:: Short problem ::
Pick out and copy every line of the records that contains the string "treble", treating uppercase and lowercase letters as different.

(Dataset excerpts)

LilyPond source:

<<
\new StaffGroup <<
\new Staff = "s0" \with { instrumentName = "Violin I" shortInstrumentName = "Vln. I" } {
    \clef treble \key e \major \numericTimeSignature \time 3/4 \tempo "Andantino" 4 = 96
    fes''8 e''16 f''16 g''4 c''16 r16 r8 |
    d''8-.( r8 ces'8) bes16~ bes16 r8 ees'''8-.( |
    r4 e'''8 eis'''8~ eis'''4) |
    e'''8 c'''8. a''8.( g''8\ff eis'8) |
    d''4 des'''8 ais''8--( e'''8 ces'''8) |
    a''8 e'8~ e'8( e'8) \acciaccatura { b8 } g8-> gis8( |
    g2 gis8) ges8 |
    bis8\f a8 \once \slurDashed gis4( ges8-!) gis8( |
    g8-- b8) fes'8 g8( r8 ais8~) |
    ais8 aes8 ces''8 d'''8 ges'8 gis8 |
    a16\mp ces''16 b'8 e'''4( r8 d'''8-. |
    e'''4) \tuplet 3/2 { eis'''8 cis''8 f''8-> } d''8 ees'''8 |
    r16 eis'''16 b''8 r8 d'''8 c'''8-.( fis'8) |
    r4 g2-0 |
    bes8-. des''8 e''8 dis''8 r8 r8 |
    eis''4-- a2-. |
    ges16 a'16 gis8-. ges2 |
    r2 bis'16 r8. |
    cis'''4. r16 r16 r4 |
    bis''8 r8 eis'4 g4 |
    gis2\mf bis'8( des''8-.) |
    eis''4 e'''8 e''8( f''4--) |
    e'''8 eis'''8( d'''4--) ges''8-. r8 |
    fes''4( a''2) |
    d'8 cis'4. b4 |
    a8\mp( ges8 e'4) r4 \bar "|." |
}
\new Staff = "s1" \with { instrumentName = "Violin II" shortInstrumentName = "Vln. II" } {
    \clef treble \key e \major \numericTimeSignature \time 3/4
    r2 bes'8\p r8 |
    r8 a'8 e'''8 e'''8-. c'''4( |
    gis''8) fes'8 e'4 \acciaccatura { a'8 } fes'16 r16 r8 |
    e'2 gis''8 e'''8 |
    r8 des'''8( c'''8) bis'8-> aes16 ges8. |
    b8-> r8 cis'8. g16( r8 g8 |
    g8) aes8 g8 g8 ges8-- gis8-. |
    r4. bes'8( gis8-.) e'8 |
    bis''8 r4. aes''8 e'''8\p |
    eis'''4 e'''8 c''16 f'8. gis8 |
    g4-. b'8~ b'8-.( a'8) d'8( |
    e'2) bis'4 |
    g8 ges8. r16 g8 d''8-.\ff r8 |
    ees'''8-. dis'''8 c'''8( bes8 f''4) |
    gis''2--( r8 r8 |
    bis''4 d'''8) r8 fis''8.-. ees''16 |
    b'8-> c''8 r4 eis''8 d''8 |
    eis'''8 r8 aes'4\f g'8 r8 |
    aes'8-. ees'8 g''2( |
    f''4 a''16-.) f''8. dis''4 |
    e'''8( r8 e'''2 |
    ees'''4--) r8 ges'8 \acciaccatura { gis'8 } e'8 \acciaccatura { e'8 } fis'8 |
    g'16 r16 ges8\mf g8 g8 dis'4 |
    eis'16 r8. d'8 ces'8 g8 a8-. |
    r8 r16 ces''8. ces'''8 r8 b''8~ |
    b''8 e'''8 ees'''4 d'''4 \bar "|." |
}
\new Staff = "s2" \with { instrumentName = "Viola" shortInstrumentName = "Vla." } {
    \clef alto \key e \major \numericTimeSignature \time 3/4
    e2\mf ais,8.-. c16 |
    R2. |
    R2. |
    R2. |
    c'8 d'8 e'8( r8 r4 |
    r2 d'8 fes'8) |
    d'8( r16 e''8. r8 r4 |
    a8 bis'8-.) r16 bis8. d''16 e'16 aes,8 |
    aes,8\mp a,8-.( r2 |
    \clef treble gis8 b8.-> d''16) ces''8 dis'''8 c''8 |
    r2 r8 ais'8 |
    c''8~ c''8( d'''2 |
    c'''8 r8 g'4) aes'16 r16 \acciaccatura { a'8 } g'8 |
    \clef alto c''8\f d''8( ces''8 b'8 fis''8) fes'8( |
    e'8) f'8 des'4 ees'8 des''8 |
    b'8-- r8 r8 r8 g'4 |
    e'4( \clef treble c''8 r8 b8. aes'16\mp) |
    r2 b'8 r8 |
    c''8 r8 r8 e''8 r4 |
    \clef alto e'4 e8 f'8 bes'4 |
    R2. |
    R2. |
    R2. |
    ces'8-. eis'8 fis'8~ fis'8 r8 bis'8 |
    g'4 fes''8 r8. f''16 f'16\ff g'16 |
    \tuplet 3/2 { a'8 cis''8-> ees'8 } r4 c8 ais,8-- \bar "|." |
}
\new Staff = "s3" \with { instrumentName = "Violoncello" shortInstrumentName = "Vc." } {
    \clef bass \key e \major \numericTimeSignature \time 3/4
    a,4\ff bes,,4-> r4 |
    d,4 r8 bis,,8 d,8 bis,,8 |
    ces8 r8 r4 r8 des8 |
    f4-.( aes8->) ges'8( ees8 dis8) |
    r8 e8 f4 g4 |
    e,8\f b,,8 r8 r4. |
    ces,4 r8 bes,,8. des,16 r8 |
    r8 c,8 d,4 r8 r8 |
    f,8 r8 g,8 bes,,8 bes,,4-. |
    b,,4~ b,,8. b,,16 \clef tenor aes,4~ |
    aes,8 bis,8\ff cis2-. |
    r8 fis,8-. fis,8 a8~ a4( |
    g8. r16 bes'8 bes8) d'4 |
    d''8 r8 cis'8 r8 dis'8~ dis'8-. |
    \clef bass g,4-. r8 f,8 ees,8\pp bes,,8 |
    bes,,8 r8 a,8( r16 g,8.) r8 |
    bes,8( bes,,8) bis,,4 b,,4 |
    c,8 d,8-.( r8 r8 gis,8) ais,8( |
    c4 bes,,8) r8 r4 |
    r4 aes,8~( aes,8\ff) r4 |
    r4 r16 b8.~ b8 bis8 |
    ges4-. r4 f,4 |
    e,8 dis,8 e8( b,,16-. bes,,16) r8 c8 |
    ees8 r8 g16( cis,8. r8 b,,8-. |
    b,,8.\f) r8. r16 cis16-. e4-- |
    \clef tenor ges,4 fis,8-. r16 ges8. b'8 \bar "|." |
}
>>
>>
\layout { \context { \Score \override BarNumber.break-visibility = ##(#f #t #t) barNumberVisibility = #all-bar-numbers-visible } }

:: Solved exercise ::
    \clef treble \key e \major \numericTimeSignature \time 3/4 \tempo "Andantino" 4 = 96
    \clef treble \key e \major \numericTimeSignature \time 3/4
    \clef treble gis8 b8.-> d''16) ces''8 dis'''8 c''8 |
    e'4( \clef treble c''8 r8 b8. aes'16\mp) |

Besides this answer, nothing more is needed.